### Task brief
List every line of the data below that contains the string "pentagon", copying each line in full. Case counts, so only matches with the same capitalization qualify.

### Input for this task

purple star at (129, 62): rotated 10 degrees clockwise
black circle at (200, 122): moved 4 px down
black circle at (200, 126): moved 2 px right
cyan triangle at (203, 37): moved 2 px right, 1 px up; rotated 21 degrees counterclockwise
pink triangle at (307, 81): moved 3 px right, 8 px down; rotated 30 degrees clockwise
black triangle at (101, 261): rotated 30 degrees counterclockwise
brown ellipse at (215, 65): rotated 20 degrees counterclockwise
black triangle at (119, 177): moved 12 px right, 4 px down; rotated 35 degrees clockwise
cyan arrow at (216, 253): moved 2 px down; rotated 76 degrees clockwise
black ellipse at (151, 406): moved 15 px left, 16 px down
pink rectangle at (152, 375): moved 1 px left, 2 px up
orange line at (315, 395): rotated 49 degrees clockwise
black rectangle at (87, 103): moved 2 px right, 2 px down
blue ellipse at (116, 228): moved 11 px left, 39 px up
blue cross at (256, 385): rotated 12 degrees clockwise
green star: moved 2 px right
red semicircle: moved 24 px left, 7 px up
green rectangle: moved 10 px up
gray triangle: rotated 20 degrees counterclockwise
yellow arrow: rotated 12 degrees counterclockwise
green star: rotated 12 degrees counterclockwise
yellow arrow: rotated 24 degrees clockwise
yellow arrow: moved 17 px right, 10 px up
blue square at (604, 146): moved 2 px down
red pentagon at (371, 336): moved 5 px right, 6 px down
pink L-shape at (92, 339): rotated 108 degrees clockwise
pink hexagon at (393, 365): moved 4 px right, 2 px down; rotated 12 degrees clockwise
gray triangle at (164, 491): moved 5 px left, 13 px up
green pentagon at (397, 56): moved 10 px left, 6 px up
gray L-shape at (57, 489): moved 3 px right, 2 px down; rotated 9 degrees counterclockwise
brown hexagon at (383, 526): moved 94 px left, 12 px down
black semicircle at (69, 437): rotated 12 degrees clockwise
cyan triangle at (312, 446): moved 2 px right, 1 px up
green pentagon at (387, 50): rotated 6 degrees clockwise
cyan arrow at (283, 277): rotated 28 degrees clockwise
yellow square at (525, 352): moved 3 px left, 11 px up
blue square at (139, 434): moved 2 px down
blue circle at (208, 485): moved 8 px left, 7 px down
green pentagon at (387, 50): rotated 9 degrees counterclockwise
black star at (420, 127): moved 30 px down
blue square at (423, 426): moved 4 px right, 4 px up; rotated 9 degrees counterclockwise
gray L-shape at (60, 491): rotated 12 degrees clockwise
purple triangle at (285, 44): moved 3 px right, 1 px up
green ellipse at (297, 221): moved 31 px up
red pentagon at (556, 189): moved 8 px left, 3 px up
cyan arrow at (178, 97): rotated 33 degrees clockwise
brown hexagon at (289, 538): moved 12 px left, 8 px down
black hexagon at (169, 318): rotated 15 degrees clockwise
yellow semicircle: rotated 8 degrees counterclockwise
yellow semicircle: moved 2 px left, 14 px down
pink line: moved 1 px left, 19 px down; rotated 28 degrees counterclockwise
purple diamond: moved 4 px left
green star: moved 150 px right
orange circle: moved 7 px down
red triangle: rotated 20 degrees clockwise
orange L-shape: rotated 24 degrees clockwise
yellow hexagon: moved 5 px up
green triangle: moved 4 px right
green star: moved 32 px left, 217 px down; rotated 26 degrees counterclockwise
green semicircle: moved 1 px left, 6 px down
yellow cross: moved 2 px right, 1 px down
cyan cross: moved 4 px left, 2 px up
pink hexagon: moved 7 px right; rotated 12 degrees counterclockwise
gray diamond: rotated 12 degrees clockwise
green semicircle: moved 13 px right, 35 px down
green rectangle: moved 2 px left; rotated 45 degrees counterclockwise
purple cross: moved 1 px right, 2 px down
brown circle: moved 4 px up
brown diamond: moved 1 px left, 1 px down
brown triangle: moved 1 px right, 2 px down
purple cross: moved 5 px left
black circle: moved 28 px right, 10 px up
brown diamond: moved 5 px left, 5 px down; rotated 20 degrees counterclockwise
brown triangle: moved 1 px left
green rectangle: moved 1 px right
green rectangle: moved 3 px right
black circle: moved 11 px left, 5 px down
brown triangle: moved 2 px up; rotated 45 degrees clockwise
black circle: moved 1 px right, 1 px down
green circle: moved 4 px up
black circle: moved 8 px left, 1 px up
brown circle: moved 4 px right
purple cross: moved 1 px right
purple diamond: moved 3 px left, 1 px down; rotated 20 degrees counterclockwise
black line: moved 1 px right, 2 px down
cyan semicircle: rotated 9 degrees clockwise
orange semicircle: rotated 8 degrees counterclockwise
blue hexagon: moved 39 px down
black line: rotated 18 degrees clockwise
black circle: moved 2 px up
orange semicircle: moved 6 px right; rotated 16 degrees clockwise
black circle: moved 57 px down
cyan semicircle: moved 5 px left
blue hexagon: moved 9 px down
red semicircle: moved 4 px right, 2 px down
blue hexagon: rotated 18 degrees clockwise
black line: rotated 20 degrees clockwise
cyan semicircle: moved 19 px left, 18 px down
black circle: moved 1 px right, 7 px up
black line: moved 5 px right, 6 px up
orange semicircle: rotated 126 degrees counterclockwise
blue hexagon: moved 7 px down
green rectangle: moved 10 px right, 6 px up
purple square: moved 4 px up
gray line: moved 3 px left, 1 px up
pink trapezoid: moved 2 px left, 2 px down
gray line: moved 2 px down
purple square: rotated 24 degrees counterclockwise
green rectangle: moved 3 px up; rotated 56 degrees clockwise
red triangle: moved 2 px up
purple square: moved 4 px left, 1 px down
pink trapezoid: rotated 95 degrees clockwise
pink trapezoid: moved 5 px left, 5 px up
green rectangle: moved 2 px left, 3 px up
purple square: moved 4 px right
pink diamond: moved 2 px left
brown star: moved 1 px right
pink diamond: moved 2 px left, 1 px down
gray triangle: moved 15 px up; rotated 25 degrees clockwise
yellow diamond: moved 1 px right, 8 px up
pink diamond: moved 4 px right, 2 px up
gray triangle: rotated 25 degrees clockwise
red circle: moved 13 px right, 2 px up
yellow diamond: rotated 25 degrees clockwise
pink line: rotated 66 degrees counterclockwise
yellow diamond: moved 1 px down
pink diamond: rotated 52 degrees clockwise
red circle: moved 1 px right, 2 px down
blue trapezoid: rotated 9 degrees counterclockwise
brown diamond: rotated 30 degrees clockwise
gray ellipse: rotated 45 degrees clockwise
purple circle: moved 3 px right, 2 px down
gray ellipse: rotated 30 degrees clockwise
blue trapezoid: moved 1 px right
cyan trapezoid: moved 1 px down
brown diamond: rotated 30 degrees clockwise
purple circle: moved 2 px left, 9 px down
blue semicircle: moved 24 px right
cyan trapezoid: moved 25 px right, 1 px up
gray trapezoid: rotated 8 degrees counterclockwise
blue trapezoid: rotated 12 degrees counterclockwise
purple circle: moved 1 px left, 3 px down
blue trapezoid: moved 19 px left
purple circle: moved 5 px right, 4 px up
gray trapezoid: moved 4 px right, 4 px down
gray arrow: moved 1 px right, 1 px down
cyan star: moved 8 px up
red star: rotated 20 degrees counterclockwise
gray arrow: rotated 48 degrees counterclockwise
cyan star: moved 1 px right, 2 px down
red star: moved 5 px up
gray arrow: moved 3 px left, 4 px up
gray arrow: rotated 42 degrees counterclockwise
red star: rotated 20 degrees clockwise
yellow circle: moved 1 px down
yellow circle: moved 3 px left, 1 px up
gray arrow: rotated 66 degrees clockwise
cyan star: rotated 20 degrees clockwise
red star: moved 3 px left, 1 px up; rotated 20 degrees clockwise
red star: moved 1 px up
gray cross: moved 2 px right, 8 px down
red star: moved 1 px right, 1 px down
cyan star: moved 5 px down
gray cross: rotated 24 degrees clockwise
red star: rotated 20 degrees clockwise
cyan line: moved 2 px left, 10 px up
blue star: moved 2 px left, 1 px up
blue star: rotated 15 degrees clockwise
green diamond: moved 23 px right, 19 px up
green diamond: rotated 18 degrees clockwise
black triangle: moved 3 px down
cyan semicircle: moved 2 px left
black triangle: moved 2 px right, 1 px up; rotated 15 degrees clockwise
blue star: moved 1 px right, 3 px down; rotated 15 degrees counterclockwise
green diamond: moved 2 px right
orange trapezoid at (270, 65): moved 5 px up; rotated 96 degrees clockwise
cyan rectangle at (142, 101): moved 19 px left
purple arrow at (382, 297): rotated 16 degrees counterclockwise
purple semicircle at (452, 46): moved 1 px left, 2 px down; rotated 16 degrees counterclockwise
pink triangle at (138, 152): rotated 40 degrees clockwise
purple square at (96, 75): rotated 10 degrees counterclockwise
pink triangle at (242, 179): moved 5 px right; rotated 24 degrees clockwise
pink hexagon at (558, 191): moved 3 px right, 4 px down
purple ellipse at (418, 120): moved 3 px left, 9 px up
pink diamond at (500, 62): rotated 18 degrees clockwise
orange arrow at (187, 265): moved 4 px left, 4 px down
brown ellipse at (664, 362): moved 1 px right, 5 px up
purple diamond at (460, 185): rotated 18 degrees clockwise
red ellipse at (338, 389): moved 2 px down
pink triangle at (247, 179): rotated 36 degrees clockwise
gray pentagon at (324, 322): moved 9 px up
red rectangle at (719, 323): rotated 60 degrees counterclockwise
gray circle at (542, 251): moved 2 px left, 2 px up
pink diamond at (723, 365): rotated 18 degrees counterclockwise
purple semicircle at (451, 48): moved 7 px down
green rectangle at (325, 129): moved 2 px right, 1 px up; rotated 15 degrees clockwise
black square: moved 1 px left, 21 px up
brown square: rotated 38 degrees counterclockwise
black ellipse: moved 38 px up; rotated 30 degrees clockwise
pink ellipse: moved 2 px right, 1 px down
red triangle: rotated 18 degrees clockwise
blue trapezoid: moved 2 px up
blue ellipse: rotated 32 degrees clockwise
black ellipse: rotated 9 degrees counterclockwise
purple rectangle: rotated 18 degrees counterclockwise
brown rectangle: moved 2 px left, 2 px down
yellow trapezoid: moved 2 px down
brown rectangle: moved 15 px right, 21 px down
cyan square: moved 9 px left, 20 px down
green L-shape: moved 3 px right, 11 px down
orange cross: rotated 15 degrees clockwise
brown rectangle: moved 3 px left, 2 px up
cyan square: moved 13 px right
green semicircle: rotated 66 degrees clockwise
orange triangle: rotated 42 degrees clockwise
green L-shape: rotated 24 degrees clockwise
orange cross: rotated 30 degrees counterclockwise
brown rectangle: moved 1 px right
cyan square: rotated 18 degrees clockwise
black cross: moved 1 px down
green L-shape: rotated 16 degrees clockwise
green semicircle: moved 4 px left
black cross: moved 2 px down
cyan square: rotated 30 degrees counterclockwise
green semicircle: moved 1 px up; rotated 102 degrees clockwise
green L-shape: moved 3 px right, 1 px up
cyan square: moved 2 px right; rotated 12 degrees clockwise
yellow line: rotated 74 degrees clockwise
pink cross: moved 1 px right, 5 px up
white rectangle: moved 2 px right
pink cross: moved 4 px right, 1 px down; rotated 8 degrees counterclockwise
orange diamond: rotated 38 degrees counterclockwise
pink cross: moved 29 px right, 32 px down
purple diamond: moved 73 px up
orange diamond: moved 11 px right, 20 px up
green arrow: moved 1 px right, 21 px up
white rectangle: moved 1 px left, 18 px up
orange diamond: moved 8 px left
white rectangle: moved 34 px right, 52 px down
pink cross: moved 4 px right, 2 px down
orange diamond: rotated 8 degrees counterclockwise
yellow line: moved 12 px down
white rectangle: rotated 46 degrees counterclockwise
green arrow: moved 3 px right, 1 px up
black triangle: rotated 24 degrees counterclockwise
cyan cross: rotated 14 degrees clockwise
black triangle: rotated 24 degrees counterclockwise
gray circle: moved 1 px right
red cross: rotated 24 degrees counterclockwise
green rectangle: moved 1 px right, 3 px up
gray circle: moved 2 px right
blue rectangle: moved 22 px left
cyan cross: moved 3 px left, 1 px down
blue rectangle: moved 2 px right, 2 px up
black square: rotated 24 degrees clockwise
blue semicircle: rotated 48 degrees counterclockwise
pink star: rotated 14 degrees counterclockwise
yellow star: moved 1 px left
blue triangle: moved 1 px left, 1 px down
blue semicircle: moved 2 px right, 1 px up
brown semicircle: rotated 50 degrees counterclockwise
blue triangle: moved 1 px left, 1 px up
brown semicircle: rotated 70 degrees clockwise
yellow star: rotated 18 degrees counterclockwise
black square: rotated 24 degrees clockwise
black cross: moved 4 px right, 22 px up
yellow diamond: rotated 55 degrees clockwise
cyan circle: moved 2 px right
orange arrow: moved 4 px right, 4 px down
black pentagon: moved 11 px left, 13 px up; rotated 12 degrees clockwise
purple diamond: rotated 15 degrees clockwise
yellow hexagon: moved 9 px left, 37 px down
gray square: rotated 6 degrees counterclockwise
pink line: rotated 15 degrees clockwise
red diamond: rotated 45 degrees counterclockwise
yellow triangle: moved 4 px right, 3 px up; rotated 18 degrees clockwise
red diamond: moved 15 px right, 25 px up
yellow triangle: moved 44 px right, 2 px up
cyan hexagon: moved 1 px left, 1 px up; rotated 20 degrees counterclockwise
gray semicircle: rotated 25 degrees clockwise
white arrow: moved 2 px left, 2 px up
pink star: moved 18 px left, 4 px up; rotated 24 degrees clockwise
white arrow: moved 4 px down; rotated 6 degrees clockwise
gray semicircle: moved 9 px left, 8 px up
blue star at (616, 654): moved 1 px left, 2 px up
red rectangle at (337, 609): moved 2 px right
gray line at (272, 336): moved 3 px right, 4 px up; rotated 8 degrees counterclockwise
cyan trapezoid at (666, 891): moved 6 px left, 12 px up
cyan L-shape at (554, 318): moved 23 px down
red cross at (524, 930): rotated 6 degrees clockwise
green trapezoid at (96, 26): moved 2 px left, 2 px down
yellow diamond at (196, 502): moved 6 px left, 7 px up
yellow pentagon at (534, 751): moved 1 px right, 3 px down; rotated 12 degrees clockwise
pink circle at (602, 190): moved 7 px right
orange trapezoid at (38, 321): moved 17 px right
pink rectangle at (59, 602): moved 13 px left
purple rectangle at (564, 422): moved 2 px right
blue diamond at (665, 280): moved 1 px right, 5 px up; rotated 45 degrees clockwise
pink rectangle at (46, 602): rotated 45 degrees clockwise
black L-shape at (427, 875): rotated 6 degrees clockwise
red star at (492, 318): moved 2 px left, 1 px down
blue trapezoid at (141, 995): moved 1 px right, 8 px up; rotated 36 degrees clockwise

### Solution to the problem
red pentagon at (371, 336): moved 5 px right, 6 px down
green pentagon at (397, 56): moved 10 px left, 6 px up
green pentagon at (387, 50): rotated 6 degrees clockwise
green pentagon at (387, 50): rotated 9 degrees counterclockwise
red pentagon at (556, 189): moved 8 px left, 3 px up
gray pentagon at (324, 322): moved 9 px up
black pentagon: moved 11 px left, 13 px up; rotated 12 degrees clockwise
yellow pentagon at (534, 751): moved 1 px right, 3 px down; rotated 12 degrees clockwise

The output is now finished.